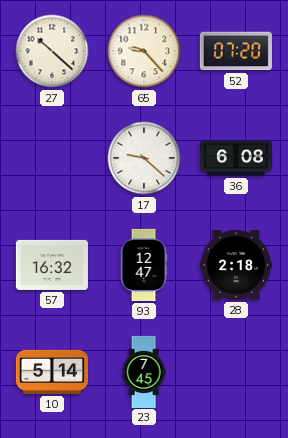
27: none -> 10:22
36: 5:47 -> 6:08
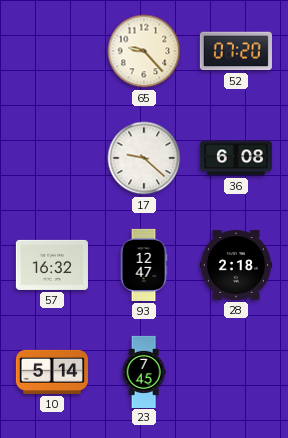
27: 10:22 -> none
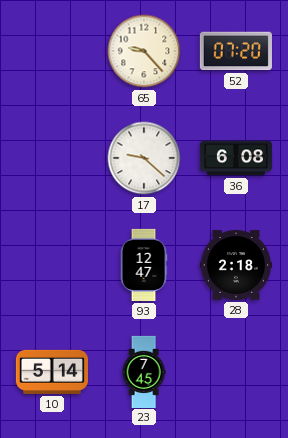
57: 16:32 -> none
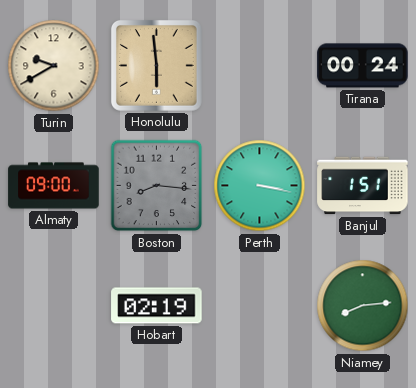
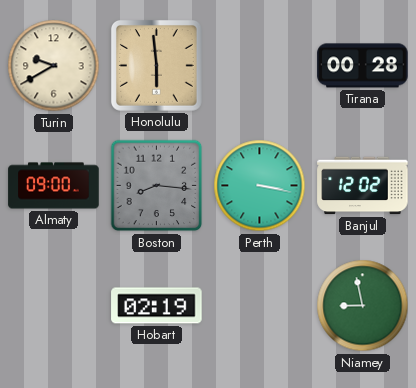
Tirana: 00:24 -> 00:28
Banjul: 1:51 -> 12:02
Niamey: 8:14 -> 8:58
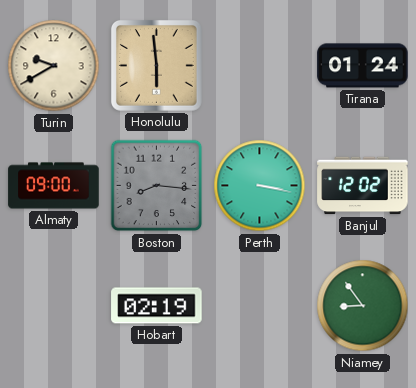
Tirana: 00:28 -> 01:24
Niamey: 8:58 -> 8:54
--
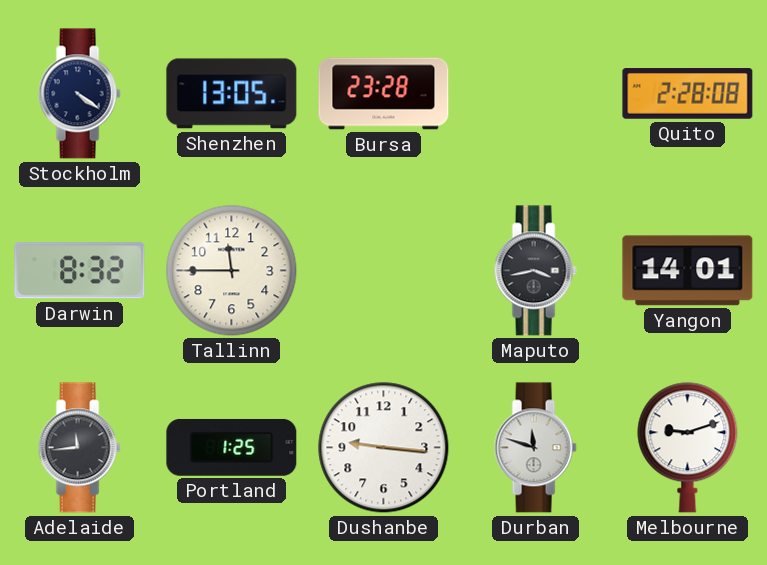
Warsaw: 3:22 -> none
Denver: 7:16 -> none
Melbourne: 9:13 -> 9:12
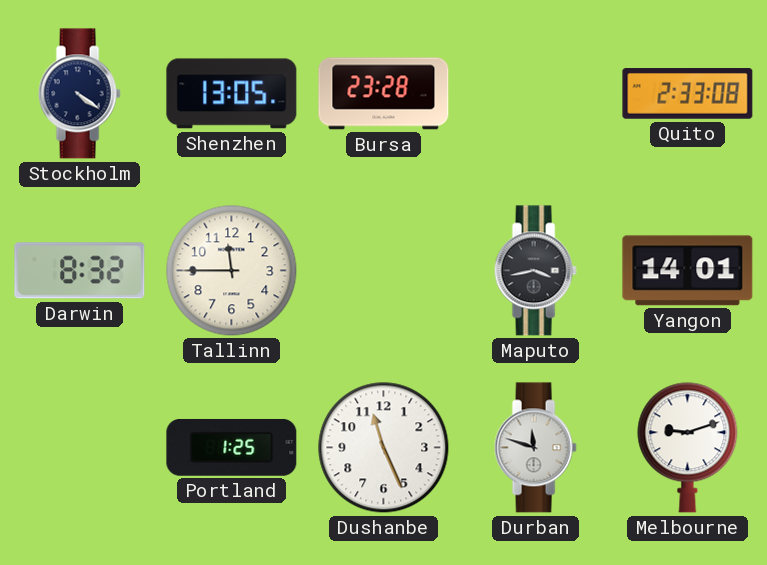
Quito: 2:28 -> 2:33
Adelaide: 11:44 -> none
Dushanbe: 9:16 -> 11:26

= Written problem =
Set down, word for word, the lines of the data from the one containing "Warsaw: 3:22 -> none" through the one containing "Dushanbe: 9:16 -> 11:26", including both of these lines. Leave the pictures out of your answer.

= Solution for this task =
Warsaw: 3:22 -> none
Denver: 7:16 -> none
Melbourne: 9:13 -> 9:12
Quito: 2:28 -> 2:33
Adelaide: 11:44 -> none
Dushanbe: 9:16 -> 11:26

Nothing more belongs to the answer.